• [Problem to solve] Could you repeat every record exactly as it appears?

• [Extracted entries]
================================

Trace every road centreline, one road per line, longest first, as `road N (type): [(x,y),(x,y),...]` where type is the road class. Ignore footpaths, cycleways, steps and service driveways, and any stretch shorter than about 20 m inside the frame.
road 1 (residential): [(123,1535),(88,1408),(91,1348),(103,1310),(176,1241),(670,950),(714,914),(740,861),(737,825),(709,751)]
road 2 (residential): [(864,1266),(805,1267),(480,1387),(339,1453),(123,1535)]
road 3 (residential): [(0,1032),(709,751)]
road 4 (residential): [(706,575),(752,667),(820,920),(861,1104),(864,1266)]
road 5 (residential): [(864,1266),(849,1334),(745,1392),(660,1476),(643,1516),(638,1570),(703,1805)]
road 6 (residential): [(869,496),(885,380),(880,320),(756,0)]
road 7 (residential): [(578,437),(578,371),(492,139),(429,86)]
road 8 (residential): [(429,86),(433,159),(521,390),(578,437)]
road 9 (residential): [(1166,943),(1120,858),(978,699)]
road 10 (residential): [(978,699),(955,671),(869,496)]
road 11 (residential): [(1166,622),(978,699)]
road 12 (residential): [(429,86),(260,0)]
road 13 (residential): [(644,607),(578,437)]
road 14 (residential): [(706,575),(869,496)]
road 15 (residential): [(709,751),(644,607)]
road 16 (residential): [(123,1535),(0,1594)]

================================

• [Result]
Trace every road centreline, one road per line, longest first, as `road N (type): [(x,y),(x,y),...]` where type is the road class. Ignore footpaths, cycleways, steps and service driveways, and any stretch shorter than about 20 m inside the frame.
road 1 (residential): [(123,1535),(88,1408),(91,1348),(103,1310),(176,1241),(670,950),(714,914),(740,861),(737,825),(709,751)]
road 2 (residential): [(864,1266),(805,1267),(480,1387),(339,1453),(123,1535)]
road 3 (residential): [(0,1032),(709,751)]
road 4 (residential): [(706,575),(752,667),(820,920),(861,1104),(864,1266)]
road 5 (residential): [(864,1266),(849,1334),(745,1392),(660,1476),(643,1516),(638,1570),(703,1805)]
road 6 (residential): [(869,496),(885,380),(880,320),(756,0)]
road 7 (residential): [(578,437),(578,371),(492,139),(429,86)]
road 8 (residential): [(429,86),(433,159),(521,390),(578,437)]
road 9 (residential): [(1166,943),(1120,858),(978,699)]
road 10 (residential): [(978,699),(955,671),(869,496)]
road 11 (residential): [(1166,622),(978,699)]
road 12 (residential): [(429,86),(260,0)]
road 13 (residential): [(644,607),(578,437)]
road 14 (residential): [(706,575),(869,496)]
road 15 (residential): [(709,751),(644,607)]
road 16 (residential): [(123,1535),(0,1594)]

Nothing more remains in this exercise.